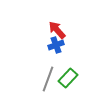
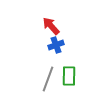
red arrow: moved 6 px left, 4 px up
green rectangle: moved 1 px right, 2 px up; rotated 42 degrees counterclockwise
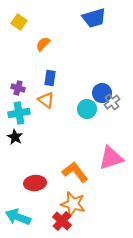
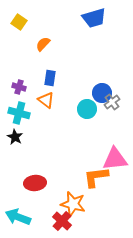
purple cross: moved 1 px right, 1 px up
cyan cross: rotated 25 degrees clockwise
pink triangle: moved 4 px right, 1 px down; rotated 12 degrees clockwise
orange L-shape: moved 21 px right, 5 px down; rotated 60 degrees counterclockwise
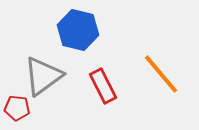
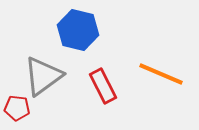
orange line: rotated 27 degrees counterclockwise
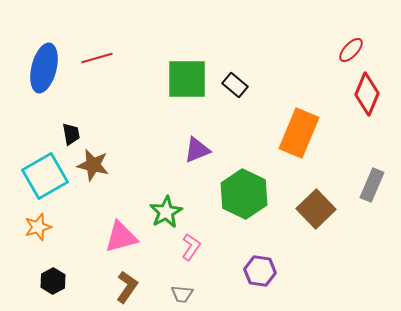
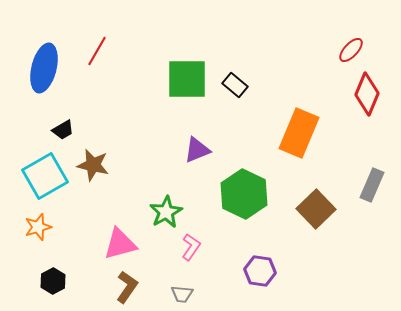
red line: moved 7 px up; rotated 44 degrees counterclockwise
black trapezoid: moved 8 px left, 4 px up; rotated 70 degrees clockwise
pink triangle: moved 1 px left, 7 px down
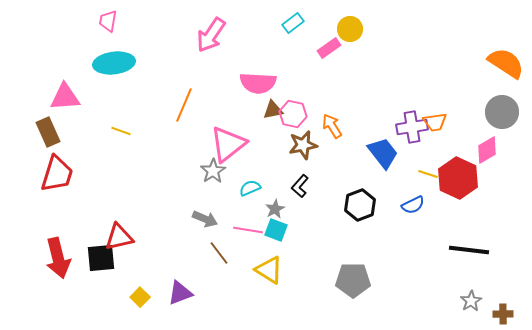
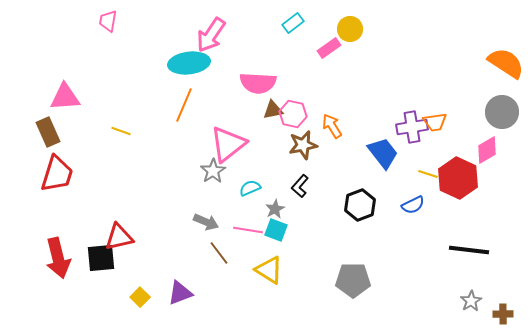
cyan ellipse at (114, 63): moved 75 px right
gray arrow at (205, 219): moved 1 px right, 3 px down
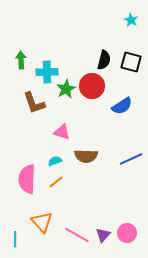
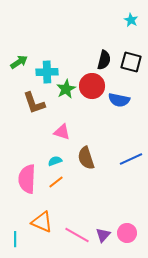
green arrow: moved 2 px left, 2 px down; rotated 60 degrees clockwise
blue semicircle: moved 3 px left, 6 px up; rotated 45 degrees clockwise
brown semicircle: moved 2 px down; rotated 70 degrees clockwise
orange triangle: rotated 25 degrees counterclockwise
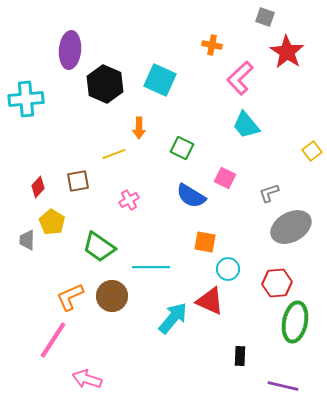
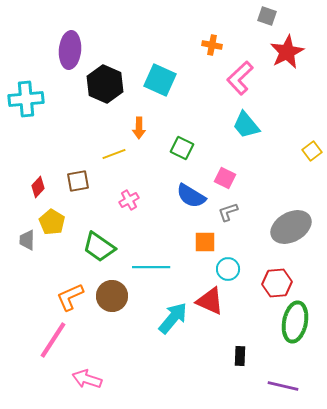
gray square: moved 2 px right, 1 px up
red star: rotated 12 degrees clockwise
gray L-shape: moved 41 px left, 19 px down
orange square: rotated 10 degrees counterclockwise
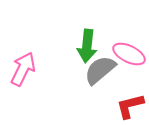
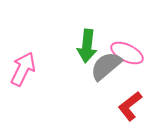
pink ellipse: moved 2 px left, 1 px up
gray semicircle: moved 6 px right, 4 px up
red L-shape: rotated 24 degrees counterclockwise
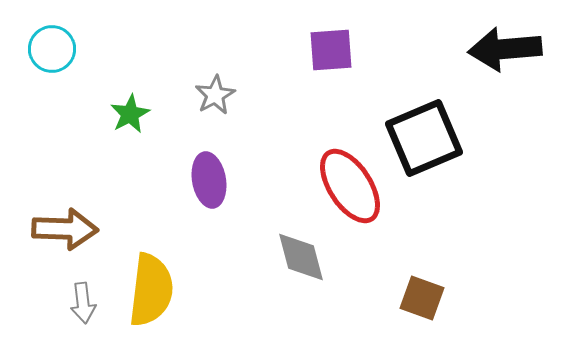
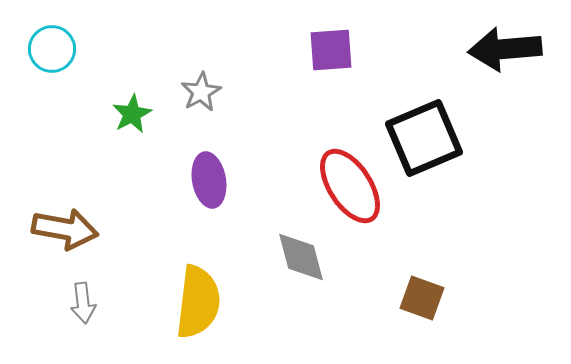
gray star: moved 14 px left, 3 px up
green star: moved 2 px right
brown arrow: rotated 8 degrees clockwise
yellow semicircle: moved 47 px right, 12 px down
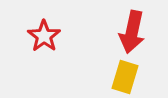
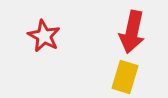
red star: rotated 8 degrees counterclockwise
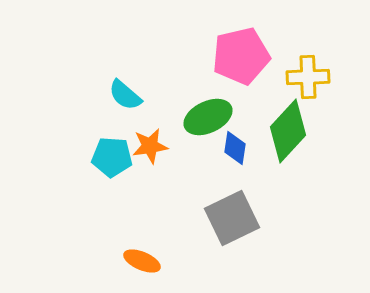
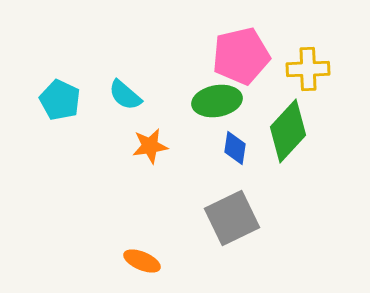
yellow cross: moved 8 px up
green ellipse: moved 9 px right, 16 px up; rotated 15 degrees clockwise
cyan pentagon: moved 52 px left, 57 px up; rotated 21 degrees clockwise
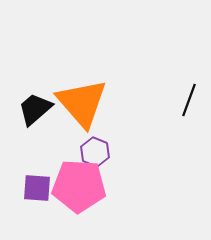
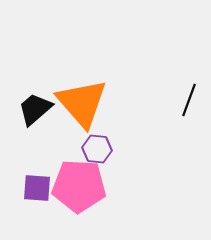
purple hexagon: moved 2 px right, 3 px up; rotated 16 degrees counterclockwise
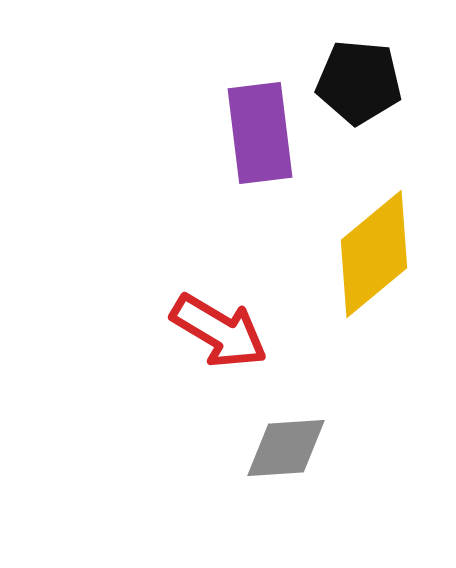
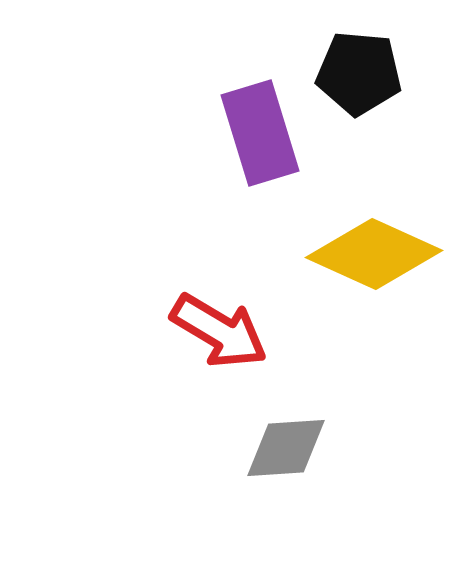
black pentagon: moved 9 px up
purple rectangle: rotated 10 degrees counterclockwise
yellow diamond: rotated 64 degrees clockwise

---*---

- TASK TO COMPLETE: Retype the line containing "brown arrow: rotated 8 degrees clockwise" and all lines after it to the end of the material, exactly as written, leaving out any pictures.

- RESPONSE AREA:
brown arrow: rotated 8 degrees clockwise
yellow semicircle: moved 47 px right, 12 px down
red star: rotated 8 degrees counterclockwise
yellow cross: moved 8 px up
green ellipse: moved 9 px right, 16 px up; rotated 15 degrees clockwise
cyan pentagon: moved 52 px left, 57 px up; rotated 21 degrees clockwise
purple hexagon: moved 2 px right, 3 px up; rotated 16 degrees counterclockwise
black pentagon: moved 9 px up
purple rectangle: rotated 10 degrees counterclockwise
yellow diamond: rotated 64 degrees clockwise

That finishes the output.